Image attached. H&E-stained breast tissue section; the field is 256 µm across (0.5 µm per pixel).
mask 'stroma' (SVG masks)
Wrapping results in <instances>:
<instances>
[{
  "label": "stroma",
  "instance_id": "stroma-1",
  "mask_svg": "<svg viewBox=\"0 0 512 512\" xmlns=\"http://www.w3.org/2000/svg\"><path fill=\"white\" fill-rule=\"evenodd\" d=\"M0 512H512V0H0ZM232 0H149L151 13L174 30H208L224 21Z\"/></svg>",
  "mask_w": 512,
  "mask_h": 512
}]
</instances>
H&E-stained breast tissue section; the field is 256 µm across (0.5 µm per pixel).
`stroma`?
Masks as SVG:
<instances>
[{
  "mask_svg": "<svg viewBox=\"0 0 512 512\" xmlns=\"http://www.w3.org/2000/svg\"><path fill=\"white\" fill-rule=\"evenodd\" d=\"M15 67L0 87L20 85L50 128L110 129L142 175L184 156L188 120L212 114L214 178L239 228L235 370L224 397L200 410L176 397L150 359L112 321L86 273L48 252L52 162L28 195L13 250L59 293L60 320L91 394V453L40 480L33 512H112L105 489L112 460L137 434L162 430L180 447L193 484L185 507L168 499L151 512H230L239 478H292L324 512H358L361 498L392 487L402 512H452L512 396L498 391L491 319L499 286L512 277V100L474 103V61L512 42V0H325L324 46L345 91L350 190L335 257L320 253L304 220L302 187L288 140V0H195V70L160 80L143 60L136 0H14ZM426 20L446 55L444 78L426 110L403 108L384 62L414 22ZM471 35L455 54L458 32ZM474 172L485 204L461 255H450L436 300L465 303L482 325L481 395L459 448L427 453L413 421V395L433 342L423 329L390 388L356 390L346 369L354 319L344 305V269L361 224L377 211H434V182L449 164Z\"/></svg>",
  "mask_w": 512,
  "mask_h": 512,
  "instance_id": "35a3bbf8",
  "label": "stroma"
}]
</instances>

------------------------------------------------------------

→ Task details: In the entries above, identify every line with the string "field".

→ Solution to the problem:
Image attached. H&E-stained breast tissue section; the field is 256 µm across (0.5 µm per pixel).
H&E-stained breast tissue section; the field is 256 µm across (0.5 µm per pixel).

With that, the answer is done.